Items stored from a collection
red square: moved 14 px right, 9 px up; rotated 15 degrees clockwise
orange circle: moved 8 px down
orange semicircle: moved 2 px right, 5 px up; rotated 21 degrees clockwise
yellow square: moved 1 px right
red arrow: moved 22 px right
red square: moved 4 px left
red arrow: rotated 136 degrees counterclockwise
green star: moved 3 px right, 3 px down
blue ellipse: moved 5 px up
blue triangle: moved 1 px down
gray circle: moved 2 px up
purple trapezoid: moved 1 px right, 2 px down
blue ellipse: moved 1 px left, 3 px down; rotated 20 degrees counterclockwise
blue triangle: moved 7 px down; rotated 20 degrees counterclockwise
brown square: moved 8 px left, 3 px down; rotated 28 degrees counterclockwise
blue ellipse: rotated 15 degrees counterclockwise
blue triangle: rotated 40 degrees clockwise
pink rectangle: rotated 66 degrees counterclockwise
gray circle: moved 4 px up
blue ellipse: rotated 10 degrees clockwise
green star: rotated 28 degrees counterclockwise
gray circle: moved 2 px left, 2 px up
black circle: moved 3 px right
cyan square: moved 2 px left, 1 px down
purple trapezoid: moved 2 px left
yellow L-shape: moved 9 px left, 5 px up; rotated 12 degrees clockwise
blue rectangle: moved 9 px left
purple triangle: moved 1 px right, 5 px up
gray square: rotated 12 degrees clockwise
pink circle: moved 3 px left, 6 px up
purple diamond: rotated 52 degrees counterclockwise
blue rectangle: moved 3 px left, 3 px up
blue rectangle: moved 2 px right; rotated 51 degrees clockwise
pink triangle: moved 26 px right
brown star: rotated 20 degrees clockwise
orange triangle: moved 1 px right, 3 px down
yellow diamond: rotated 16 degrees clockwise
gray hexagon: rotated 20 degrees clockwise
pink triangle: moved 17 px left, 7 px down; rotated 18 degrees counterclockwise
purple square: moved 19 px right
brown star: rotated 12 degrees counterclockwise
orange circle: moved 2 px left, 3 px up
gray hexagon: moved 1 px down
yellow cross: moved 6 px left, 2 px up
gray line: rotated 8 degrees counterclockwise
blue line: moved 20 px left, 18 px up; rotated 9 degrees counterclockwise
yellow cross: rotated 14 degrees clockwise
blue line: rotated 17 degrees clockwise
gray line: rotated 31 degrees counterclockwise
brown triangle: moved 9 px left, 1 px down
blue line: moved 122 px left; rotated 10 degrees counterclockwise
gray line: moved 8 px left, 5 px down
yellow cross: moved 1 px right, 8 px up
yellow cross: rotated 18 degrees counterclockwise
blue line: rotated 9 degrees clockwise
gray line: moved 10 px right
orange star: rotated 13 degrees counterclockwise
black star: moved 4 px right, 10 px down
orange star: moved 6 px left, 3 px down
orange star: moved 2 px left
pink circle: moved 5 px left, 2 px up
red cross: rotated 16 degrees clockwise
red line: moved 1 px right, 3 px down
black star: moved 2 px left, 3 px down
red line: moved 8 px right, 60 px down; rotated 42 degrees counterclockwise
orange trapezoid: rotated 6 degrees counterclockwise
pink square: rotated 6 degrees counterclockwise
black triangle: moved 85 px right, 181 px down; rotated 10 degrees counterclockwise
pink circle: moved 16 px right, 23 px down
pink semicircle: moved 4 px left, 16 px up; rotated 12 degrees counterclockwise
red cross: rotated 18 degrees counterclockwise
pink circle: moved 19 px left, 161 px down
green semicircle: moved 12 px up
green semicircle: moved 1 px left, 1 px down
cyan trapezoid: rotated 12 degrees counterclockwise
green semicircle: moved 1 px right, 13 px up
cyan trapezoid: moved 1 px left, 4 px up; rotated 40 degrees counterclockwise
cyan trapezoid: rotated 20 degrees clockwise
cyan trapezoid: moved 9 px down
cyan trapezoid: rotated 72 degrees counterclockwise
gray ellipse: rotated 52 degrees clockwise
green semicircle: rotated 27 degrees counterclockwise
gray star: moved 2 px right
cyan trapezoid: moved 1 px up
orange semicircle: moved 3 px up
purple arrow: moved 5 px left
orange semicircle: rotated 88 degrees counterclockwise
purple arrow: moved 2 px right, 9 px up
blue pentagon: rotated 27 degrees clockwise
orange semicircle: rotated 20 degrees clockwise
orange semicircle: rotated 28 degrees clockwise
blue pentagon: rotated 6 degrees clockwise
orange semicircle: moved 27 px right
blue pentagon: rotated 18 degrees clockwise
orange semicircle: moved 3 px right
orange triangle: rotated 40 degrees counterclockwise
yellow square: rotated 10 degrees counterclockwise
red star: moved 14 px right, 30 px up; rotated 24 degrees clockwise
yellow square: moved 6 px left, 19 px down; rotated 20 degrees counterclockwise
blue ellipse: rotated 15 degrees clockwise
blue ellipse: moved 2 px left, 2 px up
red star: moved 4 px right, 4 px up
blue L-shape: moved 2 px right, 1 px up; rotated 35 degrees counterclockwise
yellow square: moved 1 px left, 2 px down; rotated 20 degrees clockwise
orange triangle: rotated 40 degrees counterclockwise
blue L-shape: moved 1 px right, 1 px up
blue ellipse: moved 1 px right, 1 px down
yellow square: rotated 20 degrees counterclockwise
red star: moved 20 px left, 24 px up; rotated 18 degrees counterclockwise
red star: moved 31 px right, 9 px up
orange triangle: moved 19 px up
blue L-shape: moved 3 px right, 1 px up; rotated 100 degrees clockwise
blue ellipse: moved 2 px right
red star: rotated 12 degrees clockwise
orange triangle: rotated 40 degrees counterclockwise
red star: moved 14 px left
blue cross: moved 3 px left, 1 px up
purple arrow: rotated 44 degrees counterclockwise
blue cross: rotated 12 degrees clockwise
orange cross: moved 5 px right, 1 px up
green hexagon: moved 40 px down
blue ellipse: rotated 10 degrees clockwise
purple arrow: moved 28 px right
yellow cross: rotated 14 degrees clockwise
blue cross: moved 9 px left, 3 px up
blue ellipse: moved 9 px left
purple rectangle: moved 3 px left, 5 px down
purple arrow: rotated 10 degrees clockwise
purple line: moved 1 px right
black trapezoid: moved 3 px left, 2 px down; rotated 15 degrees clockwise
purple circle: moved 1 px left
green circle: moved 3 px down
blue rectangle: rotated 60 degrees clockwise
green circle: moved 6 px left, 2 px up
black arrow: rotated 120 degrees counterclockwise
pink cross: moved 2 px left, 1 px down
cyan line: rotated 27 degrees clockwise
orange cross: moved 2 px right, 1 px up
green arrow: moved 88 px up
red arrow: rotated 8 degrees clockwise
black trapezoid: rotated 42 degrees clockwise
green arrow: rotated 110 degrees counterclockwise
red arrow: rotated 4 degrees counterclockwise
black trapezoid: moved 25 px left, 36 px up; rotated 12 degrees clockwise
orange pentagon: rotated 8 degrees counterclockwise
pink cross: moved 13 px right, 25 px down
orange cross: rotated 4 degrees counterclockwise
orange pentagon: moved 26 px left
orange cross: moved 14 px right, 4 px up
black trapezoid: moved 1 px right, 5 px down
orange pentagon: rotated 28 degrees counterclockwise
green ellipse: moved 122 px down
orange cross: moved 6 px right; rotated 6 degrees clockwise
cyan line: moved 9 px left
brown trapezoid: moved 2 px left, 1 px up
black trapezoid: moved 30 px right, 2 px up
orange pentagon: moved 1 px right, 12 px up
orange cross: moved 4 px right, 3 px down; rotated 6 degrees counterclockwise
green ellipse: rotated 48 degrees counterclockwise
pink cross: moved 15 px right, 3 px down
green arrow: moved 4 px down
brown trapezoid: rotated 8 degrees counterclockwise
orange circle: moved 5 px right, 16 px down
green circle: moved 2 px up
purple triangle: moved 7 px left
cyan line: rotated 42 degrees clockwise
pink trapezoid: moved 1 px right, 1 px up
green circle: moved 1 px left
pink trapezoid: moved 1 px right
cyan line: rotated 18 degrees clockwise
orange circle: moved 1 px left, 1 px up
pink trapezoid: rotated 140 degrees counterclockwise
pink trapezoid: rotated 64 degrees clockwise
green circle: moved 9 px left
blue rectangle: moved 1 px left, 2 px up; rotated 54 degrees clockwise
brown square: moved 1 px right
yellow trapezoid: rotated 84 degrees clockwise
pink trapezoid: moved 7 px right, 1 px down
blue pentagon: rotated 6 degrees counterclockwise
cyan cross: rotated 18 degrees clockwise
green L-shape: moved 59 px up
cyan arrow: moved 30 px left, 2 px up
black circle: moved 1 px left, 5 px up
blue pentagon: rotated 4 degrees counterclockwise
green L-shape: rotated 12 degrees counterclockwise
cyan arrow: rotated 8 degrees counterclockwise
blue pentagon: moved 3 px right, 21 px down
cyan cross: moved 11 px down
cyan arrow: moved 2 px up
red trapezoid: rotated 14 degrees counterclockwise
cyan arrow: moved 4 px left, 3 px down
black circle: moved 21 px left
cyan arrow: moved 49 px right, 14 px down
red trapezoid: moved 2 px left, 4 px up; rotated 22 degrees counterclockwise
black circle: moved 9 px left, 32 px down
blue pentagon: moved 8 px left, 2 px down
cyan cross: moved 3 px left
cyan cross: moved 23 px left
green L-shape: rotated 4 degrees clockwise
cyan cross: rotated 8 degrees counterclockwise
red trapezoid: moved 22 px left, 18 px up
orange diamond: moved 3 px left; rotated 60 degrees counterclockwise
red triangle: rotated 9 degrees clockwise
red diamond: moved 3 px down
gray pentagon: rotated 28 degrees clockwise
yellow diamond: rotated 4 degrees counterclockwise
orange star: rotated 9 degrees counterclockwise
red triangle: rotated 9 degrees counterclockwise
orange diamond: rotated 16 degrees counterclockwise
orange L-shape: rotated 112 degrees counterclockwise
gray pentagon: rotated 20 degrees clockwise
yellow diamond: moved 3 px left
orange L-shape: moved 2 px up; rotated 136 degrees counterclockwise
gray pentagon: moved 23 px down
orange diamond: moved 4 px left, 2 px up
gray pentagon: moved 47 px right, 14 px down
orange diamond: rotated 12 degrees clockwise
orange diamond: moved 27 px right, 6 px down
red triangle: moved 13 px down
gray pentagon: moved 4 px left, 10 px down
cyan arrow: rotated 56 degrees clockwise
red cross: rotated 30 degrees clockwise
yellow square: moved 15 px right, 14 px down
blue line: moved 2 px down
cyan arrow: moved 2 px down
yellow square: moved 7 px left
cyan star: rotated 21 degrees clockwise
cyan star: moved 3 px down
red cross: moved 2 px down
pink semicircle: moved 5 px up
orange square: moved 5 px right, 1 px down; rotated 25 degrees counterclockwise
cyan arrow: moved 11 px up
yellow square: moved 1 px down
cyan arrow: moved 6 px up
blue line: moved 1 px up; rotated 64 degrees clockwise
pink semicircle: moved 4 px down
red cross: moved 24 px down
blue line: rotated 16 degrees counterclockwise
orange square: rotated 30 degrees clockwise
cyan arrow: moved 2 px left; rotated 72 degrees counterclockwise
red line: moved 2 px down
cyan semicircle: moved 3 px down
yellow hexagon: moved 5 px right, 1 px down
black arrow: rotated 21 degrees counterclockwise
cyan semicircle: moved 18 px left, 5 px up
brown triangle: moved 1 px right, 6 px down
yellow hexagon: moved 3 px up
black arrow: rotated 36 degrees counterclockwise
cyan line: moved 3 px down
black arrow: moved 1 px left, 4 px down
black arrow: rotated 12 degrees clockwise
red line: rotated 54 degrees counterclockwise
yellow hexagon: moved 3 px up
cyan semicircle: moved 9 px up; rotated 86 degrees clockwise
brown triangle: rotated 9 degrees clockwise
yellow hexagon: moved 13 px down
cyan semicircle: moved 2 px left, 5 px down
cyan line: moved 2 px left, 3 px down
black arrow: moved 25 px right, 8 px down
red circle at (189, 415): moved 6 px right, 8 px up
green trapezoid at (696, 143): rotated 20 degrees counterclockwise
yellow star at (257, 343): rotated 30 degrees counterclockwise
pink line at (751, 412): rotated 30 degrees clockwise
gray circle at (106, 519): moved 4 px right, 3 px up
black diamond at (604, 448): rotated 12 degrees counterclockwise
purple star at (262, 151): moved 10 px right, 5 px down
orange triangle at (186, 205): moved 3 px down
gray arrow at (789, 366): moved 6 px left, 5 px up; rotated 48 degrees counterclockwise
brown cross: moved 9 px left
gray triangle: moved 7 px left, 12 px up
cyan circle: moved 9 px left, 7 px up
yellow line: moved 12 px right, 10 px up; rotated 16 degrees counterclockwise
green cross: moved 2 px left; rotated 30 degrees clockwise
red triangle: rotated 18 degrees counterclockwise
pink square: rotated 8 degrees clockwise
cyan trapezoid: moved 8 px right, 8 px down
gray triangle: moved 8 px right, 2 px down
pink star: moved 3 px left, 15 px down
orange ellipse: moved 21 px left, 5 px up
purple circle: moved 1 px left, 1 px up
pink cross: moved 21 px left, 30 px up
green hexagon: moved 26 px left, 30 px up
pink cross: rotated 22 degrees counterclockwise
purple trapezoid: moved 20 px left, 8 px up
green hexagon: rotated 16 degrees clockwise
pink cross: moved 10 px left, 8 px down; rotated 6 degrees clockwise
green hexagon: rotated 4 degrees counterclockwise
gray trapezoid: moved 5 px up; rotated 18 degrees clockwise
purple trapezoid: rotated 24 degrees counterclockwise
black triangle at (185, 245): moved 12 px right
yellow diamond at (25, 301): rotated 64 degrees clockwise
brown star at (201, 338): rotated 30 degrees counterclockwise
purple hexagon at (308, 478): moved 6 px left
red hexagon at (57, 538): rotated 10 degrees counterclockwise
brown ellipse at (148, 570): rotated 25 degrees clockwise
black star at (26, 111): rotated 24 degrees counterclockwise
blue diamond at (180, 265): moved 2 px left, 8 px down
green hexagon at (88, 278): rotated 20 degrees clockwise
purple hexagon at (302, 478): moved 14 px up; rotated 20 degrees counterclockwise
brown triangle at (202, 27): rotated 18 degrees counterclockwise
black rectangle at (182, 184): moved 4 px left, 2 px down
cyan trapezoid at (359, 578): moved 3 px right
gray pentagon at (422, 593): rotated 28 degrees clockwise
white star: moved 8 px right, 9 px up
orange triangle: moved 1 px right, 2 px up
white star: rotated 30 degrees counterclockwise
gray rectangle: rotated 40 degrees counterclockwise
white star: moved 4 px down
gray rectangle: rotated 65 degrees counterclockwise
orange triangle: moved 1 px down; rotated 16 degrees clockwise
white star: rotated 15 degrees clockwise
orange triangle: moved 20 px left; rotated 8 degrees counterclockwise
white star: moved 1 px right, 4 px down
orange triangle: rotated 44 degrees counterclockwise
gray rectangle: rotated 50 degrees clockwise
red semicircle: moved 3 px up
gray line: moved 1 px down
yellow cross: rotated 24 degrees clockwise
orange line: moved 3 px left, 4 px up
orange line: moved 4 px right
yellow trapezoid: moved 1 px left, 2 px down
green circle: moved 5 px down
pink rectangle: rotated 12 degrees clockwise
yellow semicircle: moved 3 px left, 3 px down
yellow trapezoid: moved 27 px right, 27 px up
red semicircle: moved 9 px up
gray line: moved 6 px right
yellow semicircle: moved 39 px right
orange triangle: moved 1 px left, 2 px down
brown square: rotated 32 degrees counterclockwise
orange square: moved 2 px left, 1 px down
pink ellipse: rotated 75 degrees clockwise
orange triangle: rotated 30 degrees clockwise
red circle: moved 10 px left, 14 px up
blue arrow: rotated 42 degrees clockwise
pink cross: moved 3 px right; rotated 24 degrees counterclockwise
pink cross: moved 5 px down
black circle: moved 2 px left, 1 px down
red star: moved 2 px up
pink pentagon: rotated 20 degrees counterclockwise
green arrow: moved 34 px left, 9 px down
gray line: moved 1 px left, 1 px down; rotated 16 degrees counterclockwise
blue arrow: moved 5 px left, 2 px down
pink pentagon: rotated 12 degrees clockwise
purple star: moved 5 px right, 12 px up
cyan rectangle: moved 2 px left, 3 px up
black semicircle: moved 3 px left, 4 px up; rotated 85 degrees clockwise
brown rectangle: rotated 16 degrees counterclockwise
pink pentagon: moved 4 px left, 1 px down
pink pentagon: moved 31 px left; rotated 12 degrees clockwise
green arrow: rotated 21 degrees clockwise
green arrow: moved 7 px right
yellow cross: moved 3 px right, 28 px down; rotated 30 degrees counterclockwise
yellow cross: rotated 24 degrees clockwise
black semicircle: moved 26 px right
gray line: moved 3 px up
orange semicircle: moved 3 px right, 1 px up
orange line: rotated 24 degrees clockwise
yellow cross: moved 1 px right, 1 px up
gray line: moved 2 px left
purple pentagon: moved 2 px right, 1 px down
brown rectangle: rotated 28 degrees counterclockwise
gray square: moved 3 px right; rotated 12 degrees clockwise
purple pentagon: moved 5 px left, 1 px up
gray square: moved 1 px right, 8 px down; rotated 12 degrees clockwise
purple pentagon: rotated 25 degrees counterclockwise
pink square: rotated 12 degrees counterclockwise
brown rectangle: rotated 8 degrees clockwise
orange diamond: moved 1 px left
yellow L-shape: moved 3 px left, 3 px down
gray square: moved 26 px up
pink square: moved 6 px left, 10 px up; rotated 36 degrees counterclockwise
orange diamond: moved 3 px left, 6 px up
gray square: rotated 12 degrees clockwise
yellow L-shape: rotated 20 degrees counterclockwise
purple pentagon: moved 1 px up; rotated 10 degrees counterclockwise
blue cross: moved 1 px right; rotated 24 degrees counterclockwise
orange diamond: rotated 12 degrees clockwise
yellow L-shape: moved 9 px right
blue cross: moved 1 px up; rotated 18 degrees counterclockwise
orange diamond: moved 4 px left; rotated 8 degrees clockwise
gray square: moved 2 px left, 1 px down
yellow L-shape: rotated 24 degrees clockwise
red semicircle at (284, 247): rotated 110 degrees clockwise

WHAT TO PRODUCE —
Write out the records word for word, from the first line through the line that contains "yellow diamond: rotated 16 degrees clockwise".

TASK OUTPUT —
red square: moved 14 px right, 9 px up; rotated 15 degrees clockwise
orange circle: moved 8 px down
orange semicircle: moved 2 px right, 5 px up; rotated 21 degrees clockwise
yellow square: moved 1 px right
red arrow: moved 22 px right
red square: moved 4 px left
red arrow: rotated 136 degrees counterclockwise
green star: moved 3 px right, 3 px down
blue ellipse: moved 5 px up
blue triangle: moved 1 px down
gray circle: moved 2 px up
purple trapezoid: moved 1 px right, 2 px down
blue ellipse: moved 1 px left, 3 px down; rotated 20 degrees counterclockwise
blue triangle: moved 7 px down; rotated 20 degrees counterclockwise
brown square: moved 8 px left, 3 px down; rotated 28 degrees counterclockwise
blue ellipse: rotated 15 degrees counterclockwise
blue triangle: rotated 40 degrees clockwise
pink rectangle: rotated 66 degrees counterclockwise
gray circle: moved 4 px up
blue ellipse: rotated 10 degrees clockwise
green star: rotated 28 degrees counterclockwise
gray circle: moved 2 px left, 2 px up
black circle: moved 3 px right
cyan square: moved 2 px left, 1 px down
purple trapezoid: moved 2 px left
yellow L-shape: moved 9 px left, 5 px up; rotated 12 degrees clockwise
blue rectangle: moved 9 px left
purple triangle: moved 1 px right, 5 px up
gray square: rotated 12 degrees clockwise
pink circle: moved 3 px left, 6 px up
purple diamond: rotated 52 degrees counterclockwise
blue rectangle: moved 3 px left, 3 px up
blue rectangle: moved 2 px right; rotated 51 degrees clockwise
pink triangle: moved 26 px right
brown star: rotated 20 degrees clockwise
orange triangle: moved 1 px right, 3 px down
yellow diamond: rotated 16 degrees clockwise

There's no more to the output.